Records for this task section start
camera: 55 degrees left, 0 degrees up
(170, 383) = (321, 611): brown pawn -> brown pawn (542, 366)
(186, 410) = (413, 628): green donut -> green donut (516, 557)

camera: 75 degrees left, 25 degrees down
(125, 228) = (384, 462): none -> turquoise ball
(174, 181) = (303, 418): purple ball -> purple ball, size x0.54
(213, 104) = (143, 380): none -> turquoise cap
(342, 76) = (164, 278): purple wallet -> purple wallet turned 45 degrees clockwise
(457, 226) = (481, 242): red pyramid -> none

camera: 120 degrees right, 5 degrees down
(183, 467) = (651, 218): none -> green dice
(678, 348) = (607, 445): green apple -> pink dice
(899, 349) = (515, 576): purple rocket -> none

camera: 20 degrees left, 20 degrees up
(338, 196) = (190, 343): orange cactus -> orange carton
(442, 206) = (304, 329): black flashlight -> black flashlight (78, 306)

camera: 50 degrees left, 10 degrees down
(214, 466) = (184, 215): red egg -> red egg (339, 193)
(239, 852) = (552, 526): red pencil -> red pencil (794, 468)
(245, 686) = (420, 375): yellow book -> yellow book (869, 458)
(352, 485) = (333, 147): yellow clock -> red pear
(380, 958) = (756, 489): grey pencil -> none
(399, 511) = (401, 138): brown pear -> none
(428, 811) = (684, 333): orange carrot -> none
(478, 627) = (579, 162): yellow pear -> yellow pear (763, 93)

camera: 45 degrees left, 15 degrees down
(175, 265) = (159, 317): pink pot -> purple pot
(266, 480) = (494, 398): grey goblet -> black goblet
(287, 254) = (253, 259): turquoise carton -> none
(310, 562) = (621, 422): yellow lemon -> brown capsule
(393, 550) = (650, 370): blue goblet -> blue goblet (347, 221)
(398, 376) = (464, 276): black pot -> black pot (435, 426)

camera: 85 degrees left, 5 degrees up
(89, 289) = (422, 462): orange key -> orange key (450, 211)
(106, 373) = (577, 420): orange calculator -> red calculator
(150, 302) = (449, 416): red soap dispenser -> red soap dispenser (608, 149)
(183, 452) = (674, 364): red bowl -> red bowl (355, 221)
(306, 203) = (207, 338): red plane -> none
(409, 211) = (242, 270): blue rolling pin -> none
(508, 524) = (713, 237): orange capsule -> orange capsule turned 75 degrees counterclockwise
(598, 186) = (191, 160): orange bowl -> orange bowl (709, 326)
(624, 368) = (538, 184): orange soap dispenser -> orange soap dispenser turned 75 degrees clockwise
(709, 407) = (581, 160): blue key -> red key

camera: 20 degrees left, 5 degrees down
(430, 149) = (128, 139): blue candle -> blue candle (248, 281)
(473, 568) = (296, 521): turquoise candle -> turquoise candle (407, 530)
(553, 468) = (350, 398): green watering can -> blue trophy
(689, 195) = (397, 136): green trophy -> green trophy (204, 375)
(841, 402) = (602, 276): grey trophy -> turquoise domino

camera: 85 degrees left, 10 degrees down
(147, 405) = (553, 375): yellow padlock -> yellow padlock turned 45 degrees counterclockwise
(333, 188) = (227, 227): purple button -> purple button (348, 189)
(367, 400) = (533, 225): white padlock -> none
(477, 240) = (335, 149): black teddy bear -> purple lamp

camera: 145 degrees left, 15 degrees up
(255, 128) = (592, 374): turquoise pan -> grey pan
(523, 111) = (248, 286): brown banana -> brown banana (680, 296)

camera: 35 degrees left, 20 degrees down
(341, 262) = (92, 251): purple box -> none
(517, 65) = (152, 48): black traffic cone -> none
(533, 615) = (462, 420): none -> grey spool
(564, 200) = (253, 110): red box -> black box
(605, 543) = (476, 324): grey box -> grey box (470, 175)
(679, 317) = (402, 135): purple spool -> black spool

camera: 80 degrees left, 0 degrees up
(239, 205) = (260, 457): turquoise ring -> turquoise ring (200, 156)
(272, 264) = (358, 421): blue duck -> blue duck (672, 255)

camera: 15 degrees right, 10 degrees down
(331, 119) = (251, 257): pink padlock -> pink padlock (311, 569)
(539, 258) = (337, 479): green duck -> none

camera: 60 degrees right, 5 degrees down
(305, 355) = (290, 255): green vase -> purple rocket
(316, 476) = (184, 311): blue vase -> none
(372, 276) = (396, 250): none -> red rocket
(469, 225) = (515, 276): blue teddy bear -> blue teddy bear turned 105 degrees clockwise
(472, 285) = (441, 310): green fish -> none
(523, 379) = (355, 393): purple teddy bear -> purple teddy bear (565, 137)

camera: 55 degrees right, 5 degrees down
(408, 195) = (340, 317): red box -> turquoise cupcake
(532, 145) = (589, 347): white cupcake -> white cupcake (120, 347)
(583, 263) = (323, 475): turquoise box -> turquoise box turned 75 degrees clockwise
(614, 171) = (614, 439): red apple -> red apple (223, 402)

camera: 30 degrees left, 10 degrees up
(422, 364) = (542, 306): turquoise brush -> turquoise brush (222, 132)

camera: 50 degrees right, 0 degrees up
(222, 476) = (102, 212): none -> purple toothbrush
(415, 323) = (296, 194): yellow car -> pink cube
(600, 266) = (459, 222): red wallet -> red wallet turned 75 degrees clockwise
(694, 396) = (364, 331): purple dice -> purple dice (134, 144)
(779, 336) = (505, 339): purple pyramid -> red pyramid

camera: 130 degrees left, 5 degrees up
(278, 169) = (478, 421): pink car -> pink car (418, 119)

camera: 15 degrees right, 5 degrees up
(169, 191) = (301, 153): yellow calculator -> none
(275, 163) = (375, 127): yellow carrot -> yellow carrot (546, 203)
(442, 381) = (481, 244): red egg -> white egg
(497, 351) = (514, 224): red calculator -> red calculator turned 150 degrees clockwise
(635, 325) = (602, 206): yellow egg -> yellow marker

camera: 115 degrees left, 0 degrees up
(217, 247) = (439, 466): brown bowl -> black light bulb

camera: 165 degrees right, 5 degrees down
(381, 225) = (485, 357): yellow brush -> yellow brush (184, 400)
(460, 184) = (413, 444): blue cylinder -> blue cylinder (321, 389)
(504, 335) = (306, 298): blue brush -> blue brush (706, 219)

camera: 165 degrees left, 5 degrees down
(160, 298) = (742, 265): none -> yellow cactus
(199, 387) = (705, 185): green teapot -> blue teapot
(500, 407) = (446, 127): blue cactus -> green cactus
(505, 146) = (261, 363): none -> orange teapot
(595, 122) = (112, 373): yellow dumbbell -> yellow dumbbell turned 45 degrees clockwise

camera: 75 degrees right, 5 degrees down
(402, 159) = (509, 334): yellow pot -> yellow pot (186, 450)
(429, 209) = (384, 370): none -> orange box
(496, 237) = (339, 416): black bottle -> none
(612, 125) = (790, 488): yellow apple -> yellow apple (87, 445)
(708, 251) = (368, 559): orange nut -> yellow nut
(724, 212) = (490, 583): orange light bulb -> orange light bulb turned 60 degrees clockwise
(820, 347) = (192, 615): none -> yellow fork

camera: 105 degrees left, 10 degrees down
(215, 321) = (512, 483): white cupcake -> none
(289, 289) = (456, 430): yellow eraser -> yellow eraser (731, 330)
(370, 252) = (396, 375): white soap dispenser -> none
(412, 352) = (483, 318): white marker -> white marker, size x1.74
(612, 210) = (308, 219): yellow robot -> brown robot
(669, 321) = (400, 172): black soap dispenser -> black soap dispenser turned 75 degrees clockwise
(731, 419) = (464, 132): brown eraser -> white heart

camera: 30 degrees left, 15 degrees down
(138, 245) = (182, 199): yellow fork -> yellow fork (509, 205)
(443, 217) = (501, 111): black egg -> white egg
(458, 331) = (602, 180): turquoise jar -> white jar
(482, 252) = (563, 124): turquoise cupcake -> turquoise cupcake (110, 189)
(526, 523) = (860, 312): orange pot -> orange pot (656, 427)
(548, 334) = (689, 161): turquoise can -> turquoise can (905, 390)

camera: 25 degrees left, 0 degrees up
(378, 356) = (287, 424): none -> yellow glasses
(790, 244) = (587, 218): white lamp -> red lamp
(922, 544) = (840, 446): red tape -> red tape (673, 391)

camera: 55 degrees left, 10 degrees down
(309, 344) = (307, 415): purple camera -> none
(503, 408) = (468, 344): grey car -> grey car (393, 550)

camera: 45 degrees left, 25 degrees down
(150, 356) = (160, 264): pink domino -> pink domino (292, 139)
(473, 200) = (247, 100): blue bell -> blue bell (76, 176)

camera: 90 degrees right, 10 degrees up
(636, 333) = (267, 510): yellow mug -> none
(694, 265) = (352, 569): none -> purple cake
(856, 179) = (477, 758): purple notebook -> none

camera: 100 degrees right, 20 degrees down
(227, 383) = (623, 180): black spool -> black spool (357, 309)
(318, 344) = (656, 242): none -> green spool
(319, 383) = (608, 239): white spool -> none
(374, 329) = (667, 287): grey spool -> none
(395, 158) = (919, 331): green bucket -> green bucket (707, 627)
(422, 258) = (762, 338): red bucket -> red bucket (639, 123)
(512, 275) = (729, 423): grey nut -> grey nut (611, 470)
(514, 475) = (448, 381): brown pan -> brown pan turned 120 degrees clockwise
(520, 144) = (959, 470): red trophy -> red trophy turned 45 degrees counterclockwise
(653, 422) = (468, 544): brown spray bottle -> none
Records for this task section end
What this task involves: Print again the lines of the entries above that fall between the line holding "camera: 45 degrees left, 15 degrees down" and the line holding "(310, 562) = (621, 422): yellow", inclusive, exactly as they stand.

Response to the task:
camera: 45 degrees left, 15 degrees down
(175, 265) = (159, 317): pink pot -> purple pot
(266, 480) = (494, 398): grey goblet -> black goblet
(287, 254) = (253, 259): turquoise carton -> none
(310, 562) = (621, 422): yellow lemon -> brown capsule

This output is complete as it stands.